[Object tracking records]
^^^^
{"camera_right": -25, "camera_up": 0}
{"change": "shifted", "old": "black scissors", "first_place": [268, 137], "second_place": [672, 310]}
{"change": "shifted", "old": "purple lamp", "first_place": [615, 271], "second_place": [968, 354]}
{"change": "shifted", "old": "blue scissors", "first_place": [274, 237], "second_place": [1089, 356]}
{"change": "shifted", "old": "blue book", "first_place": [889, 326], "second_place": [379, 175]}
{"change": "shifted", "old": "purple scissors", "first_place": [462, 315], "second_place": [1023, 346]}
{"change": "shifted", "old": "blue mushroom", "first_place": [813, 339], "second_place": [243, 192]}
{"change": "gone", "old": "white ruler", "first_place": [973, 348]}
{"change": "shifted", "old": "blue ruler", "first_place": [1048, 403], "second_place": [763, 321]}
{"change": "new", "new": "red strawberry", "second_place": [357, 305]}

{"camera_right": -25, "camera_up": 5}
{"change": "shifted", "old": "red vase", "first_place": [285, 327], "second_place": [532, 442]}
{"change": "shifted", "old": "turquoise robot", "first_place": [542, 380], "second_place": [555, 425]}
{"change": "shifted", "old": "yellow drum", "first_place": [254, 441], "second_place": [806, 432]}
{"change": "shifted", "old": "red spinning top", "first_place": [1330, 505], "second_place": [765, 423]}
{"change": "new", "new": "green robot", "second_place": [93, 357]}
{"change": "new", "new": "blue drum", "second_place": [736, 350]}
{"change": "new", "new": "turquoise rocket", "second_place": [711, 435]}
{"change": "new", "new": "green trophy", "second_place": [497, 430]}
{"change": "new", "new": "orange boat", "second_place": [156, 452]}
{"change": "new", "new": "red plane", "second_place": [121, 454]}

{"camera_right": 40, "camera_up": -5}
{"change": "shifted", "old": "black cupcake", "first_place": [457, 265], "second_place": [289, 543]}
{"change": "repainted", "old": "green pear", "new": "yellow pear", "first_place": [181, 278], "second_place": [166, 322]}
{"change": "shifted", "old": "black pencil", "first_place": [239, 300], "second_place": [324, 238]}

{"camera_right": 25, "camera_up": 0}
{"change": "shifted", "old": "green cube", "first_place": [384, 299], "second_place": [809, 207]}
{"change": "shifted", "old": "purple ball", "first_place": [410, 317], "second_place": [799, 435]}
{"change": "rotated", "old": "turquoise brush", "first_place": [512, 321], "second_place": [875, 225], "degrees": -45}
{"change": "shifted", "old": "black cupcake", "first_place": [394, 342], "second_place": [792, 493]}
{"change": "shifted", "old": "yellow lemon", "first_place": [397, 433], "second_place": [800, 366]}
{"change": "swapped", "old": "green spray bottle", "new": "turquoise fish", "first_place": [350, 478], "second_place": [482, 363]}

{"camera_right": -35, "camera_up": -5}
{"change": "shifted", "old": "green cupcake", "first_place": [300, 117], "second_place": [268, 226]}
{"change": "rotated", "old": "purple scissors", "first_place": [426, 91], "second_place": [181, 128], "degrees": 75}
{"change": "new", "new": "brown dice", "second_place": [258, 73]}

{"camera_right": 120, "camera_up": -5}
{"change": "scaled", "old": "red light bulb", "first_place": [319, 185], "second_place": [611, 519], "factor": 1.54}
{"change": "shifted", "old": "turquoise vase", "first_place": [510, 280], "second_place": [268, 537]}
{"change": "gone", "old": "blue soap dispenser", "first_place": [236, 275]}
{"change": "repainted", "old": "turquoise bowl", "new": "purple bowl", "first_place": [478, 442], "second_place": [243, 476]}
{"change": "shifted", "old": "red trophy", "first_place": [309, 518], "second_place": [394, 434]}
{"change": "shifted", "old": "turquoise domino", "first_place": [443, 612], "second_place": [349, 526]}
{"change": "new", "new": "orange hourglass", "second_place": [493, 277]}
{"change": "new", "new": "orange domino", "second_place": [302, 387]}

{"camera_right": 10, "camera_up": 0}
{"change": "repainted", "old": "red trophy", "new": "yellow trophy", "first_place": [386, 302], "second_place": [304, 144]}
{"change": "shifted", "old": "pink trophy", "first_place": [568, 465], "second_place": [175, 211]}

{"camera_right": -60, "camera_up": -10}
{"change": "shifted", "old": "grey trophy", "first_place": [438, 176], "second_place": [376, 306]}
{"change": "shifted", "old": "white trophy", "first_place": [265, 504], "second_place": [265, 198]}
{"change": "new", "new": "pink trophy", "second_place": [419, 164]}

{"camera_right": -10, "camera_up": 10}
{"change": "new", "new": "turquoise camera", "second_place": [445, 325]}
^^^^
▶ WHAT IS NEEDED:
Scan the data for lines containing "ruler" and copy all of them.

▶ RESULT OF THIS TASK:
{"change": "gone", "old": "white ruler", "first_place": [973, 348]}
{"change": "shifted", "old": "blue ruler", "first_place": [1048, 403], "second_place": [763, 321]}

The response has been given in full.